Top of Exercise data

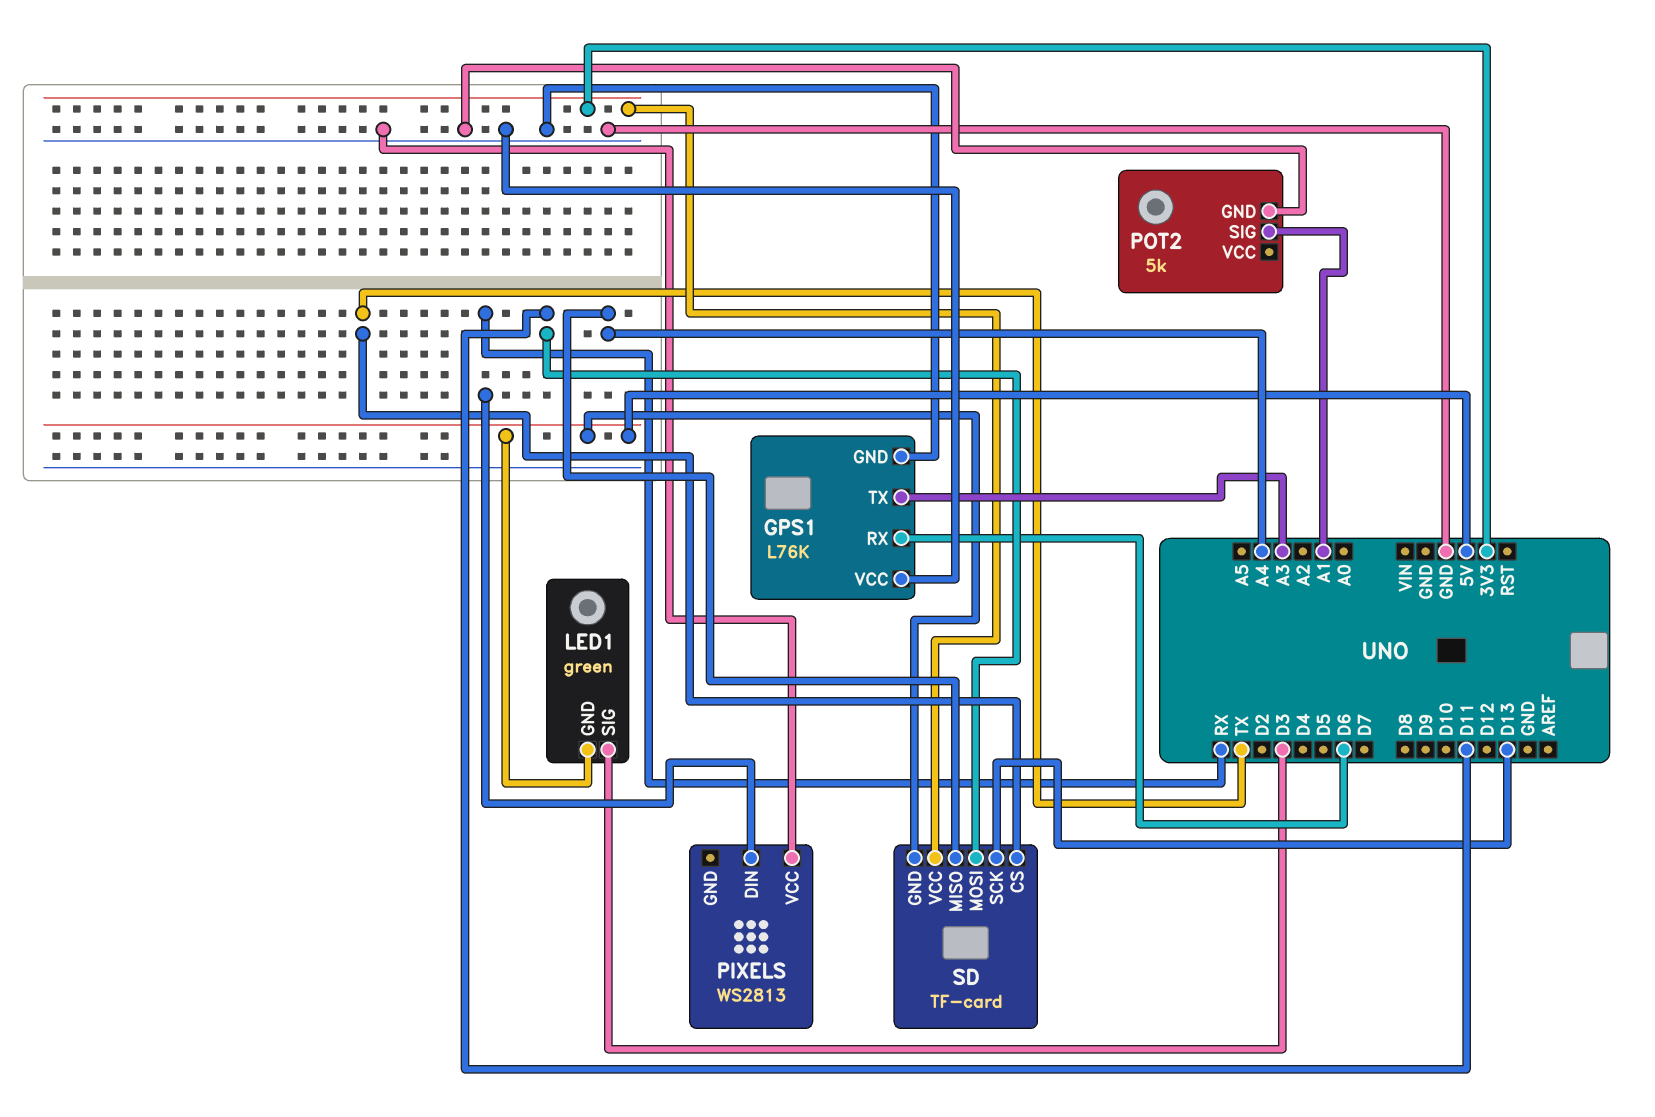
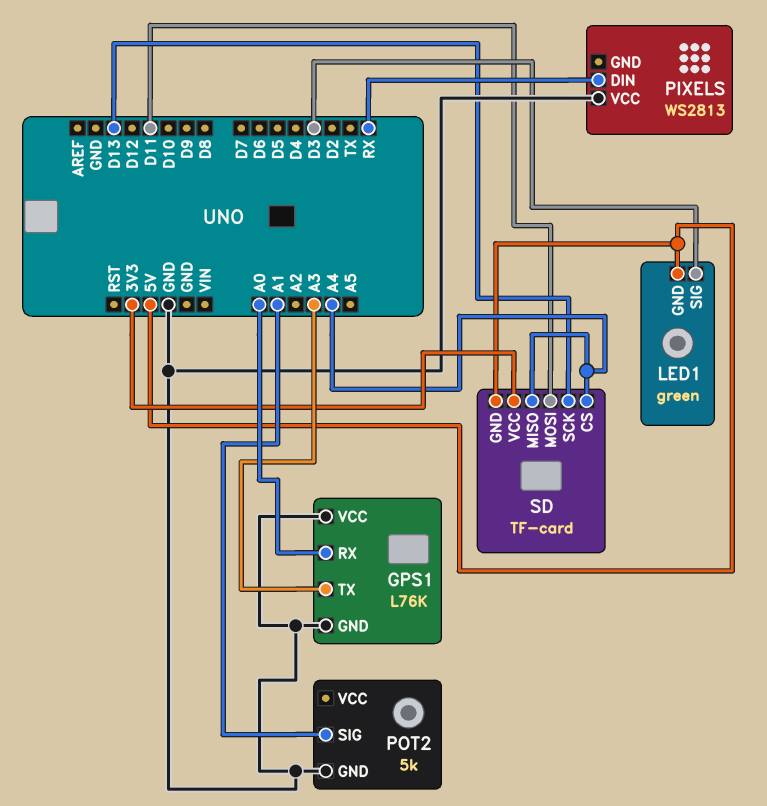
GPS1 pin RX: D6 -> A0
SD pin CS: TX -> A4

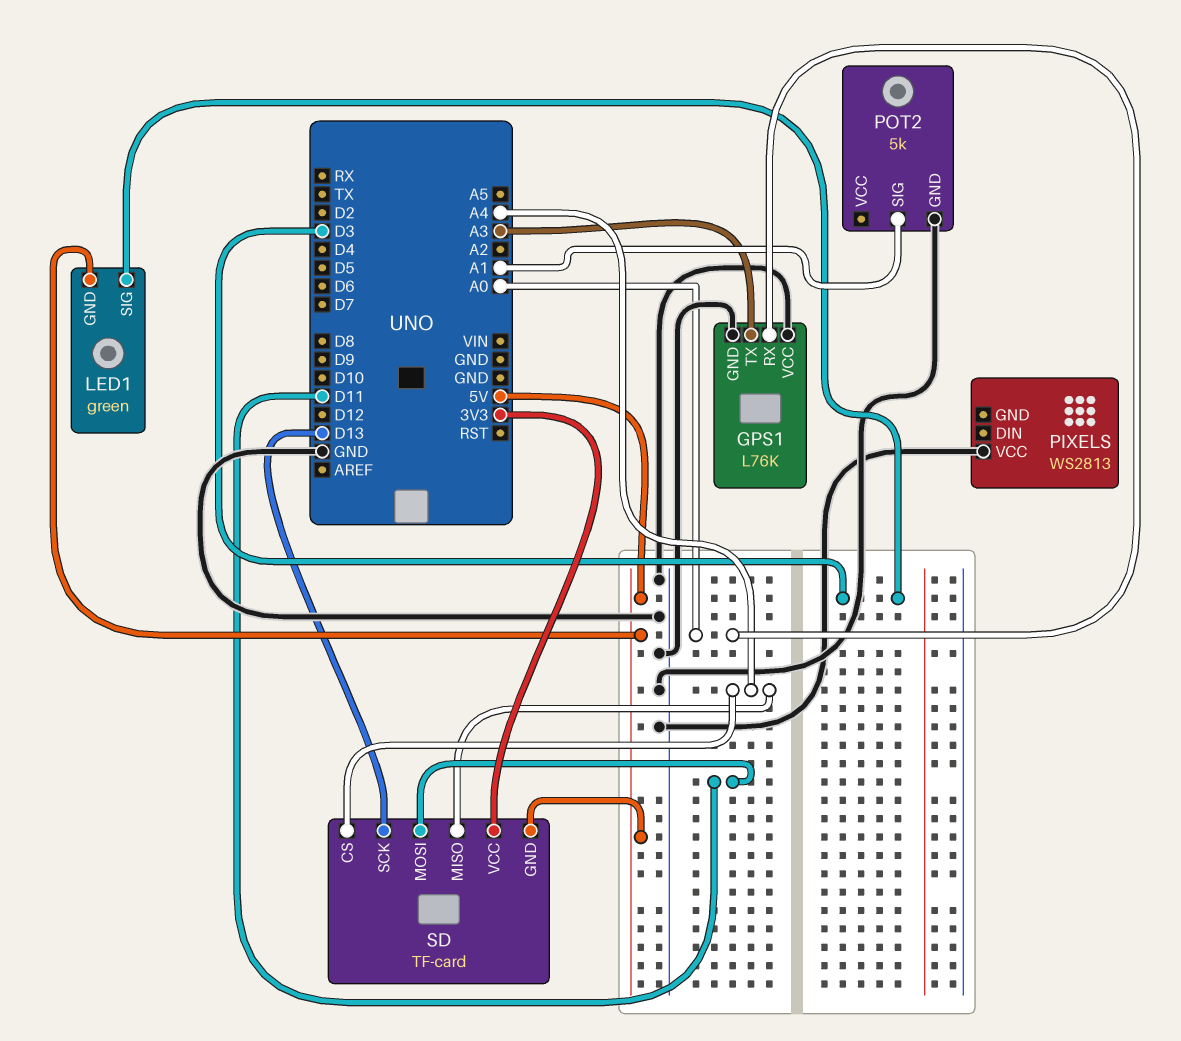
PIXELS pin DIN: RX -> none

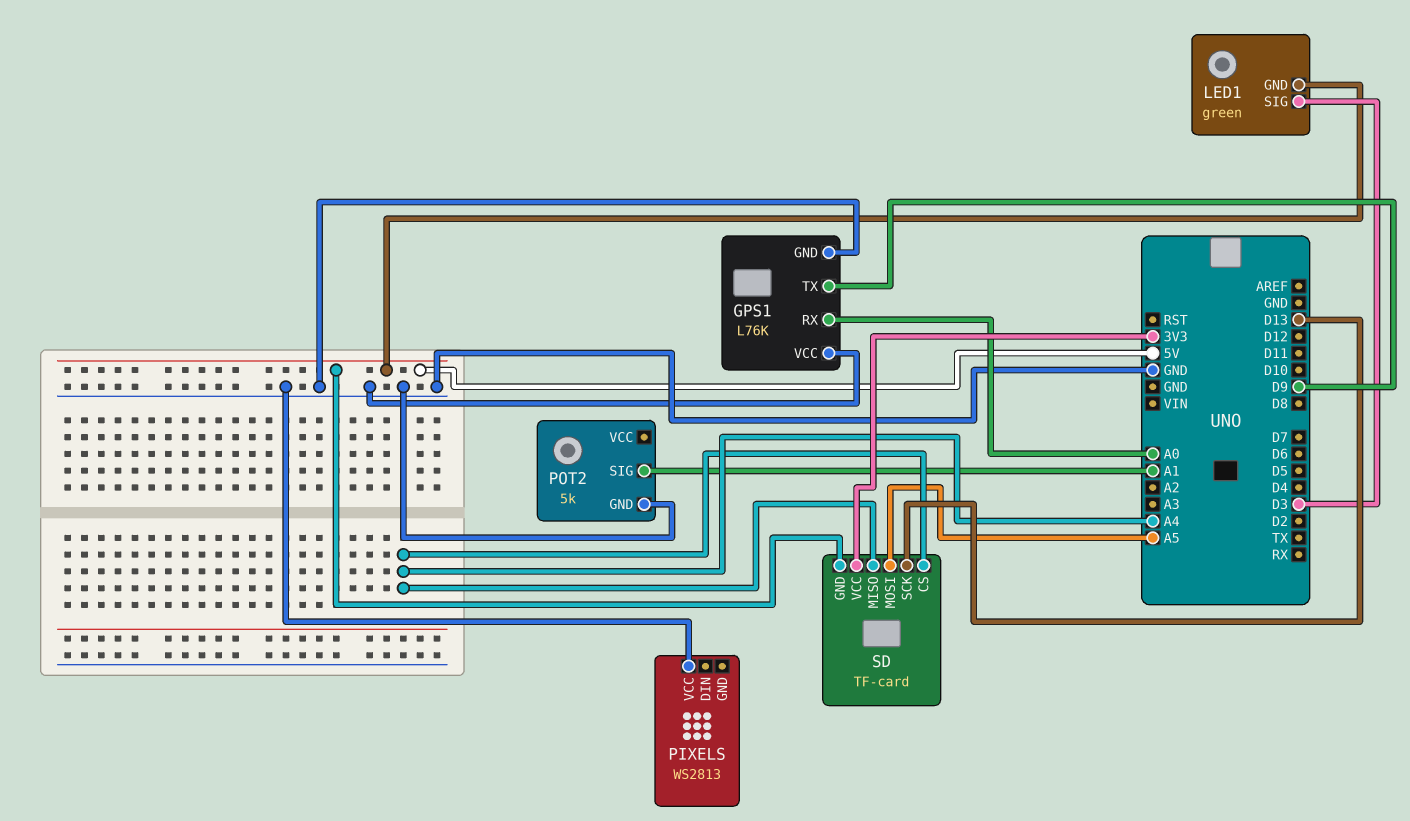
GPS1 pin TX: A3 -> D9
SD pin MOSI: D11 -> A5

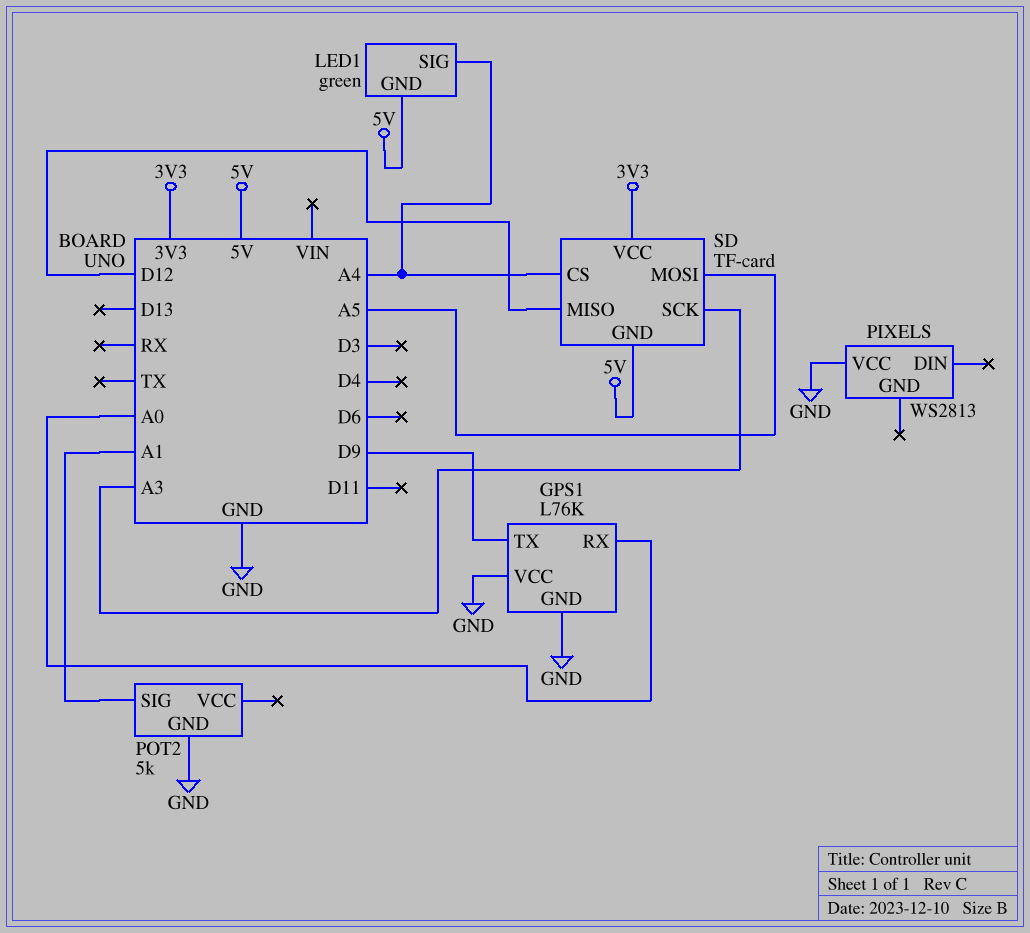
LED1 pin SIG: D3 -> A4
SD pin MISO: A4 -> D12
SD pin SCK: D13 -> A3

Bottom of Exercise data

**What to do:** Reproduce each line of the records exactly and exclude any images.

**Expected output:**
GPS1 pin RX: D6 -> A0
SD pin CS: TX -> A4

PIXELS pin DIN: RX -> none

GPS1 pin TX: A3 -> D9
SD pin MOSI: D11 -> A5

LED1 pin SIG: D3 -> A4
SD pin MISO: A4 -> D12
SD pin SCK: D13 -> A3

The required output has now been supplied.